▶ [Work instruction]
Note each line in the data below that holds "minus", and copy it.

▶ [Data provided]

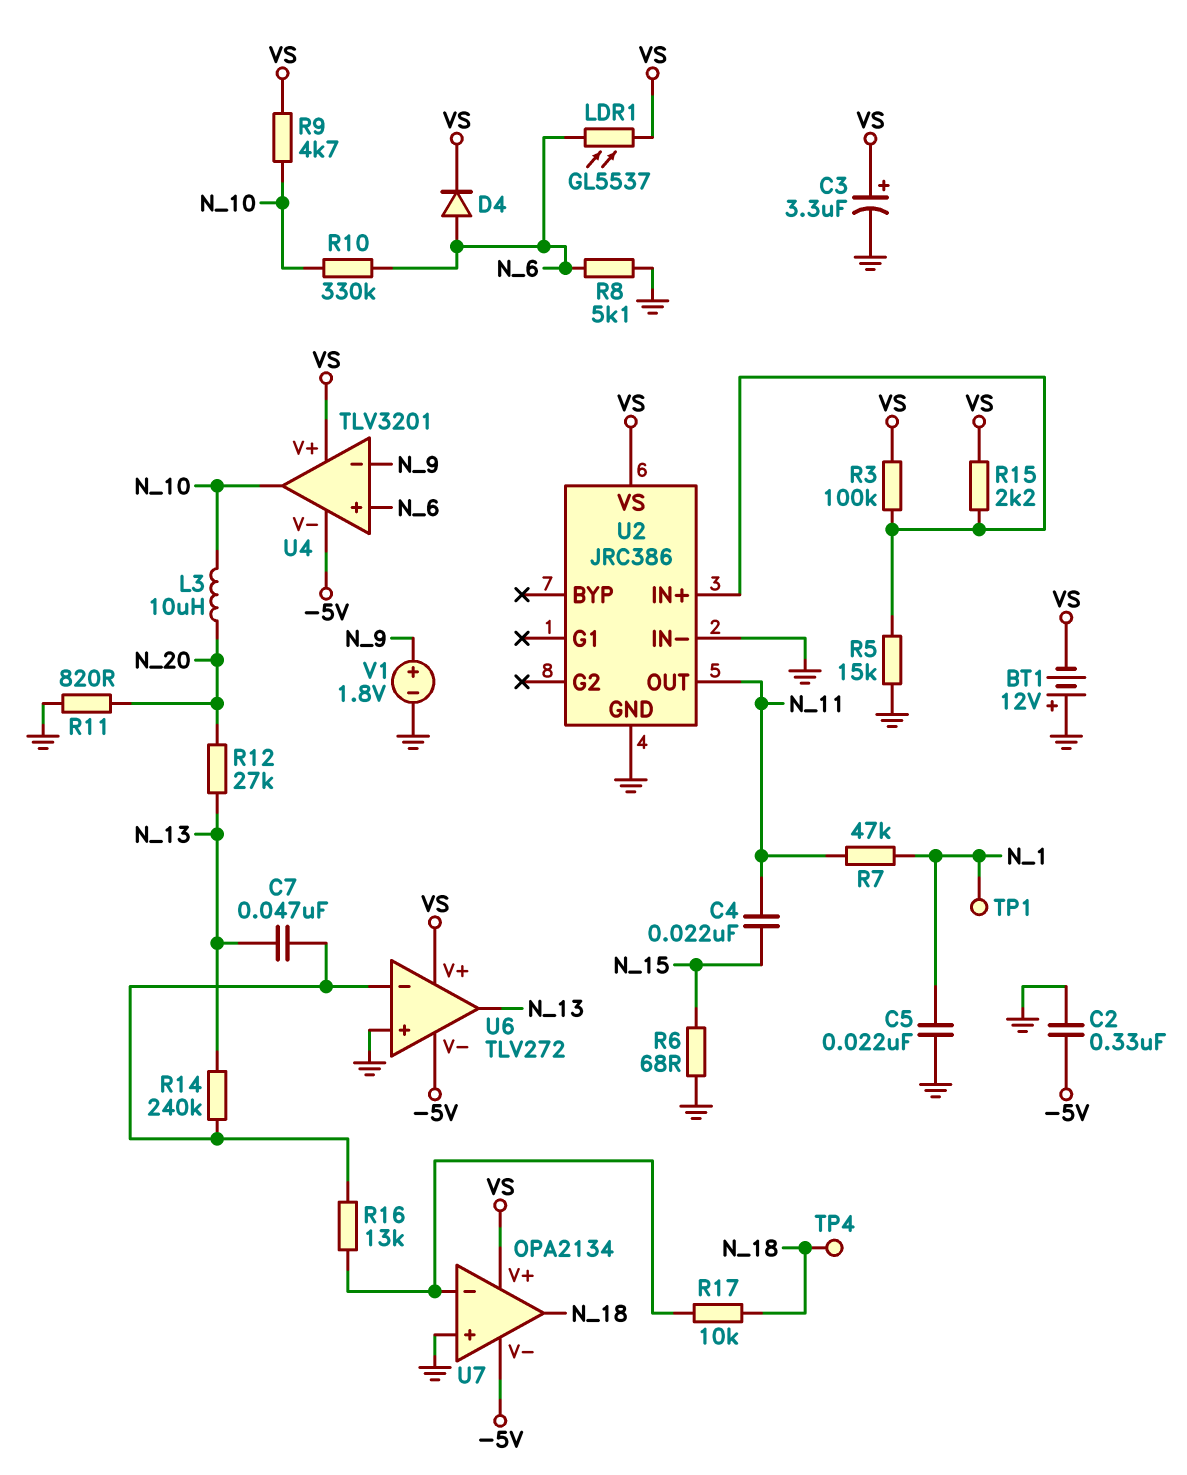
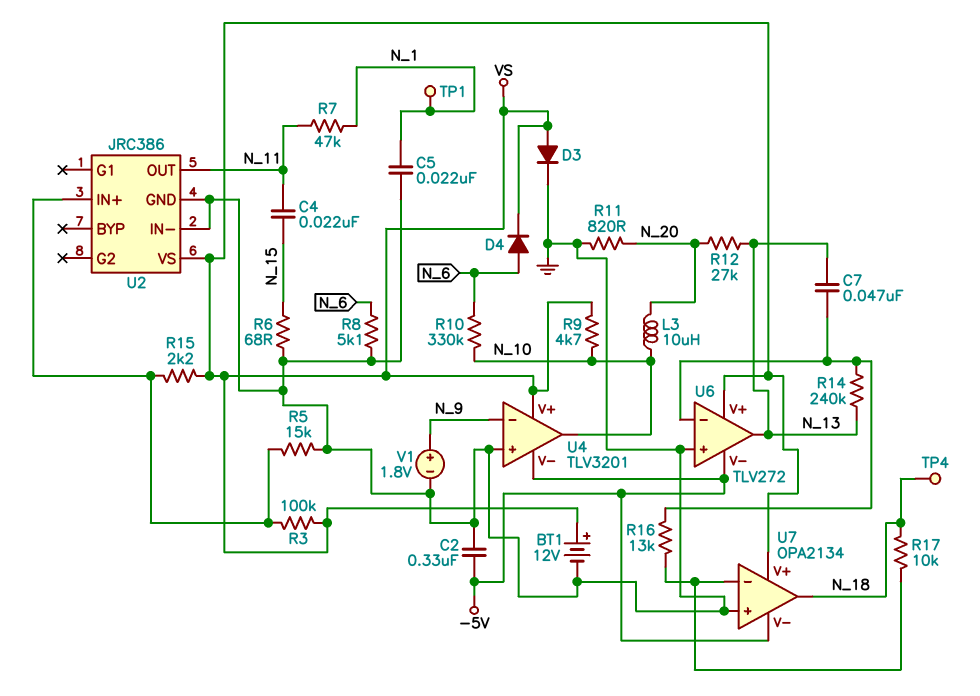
BT1: 12V (plus GND, minus VS) -> 12V (plus VS, minus GND)
C3: 3.3uF (plus VS, minus GND) -> none
D3: none -> diode (A VS, K GND)
LDR1: GL5537 (N_6, VS) -> none
U4 pin in+: N_6 -> GND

▶ [Completed task]
BT1: 12V (plus GND, minus VS) -> 12V (plus VS, minus GND)
C3: 3.3uF (plus VS, minus GND) -> none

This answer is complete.